[TRY IT]
All of the data below is to be output exactly as written.

[DATA SEGMENT]
================================
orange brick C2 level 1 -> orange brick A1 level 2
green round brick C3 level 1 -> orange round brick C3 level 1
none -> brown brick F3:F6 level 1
================================
[RESULT OF THIS EXERCISE]
orange brick C2 level 1 -> orange brick A1 level 2
green round brick C3 level 1 -> orange round brick C3 level 1
none -> brown brick F3:F6 level 1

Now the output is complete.